- _PROBLEM DESCRIPTION_
Locate the line that contains "(679, 336) = (386, 482): none", then copy it and all later lines of the data below exactly, through the last one.

- _Object correspondence data_
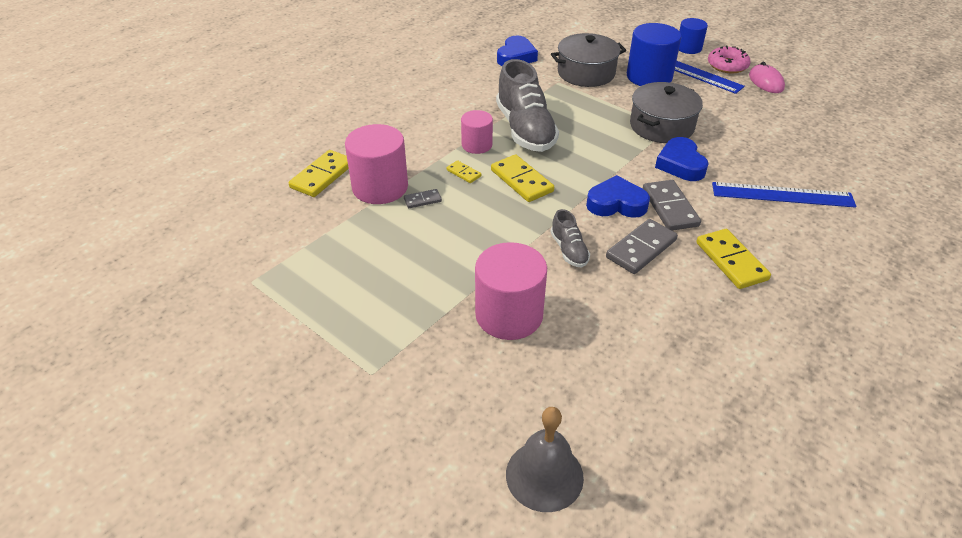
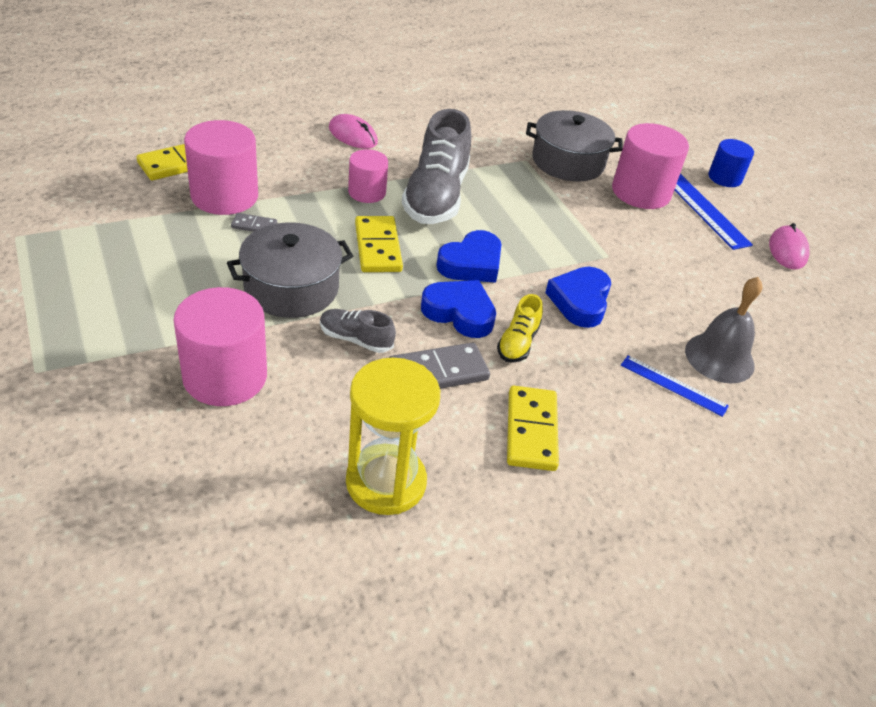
camera: 20 degrees right, 0 degrees up
(427, 108) = (353, 135): none -> pink mouse
(463, 173) = (323, 215): yellow domino -> none
(516, 57) = (504, 117): blue heart -> blue heart (471, 264)
(544, 475) = (97, 552): grey bell -> grey bell (719, 357)
(569, 250) = (356, 339): grey shoe -> grey shoe turned 105 degrees clockwise
(649, 77) = (641, 192): blue cylinder -> pink cylinder
(661, 126) = (600, 251): grey pot -> grey pot (291, 288)
(670, 208) = (518, 343): grey domino -> yellow shoe
(679, 336) = (386, 482): none -> yellow hourglass
(727, 65) = (755, 214): pink donut -> none
(782, 195) = (673, 385): blue ruler -> blue ruler, size x0.59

- _EXERCISE RESULT_
(679, 336) = (386, 482): none -> yellow hourglass
(727, 65) = (755, 214): pink donut -> none
(782, 195) = (673, 385): blue ruler -> blue ruler, size x0.59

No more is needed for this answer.